Skip the images. Copy the records exactly as written.

Scene edit records
★ ★ ★ ★

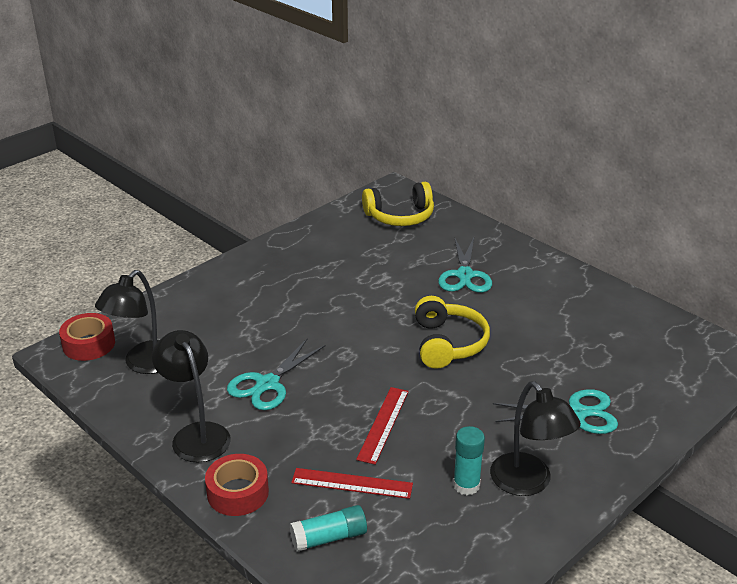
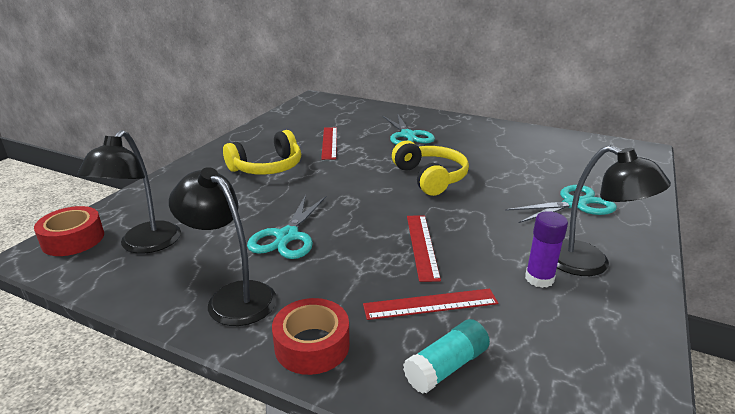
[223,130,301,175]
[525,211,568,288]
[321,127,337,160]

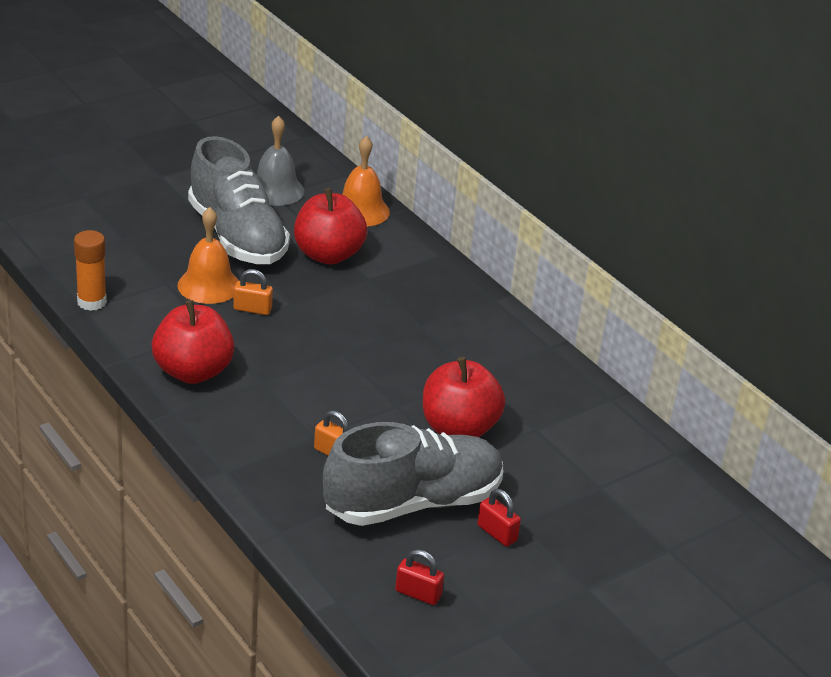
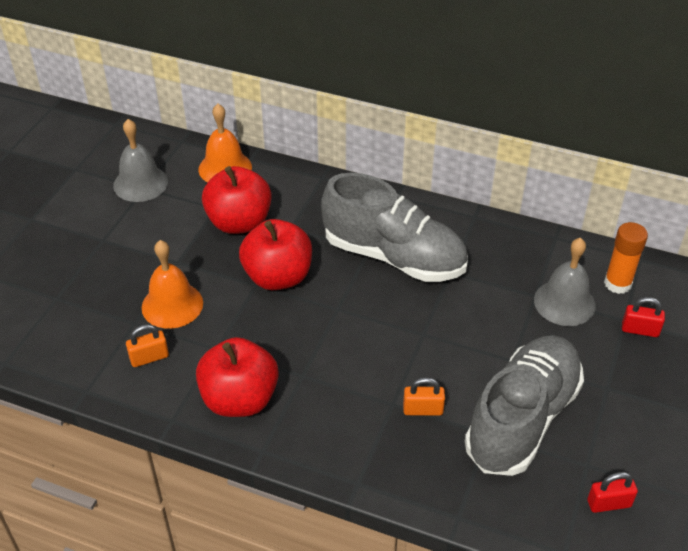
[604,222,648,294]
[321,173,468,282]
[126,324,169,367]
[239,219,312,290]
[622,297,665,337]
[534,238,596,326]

★ ★ ★ ★

> Answer section:
[223,130,301,175]
[525,211,568,288]
[321,127,337,160]

[604,222,648,294]
[321,173,468,282]
[126,324,169,367]
[239,219,312,290]
[622,297,665,337]
[534,238,596,326]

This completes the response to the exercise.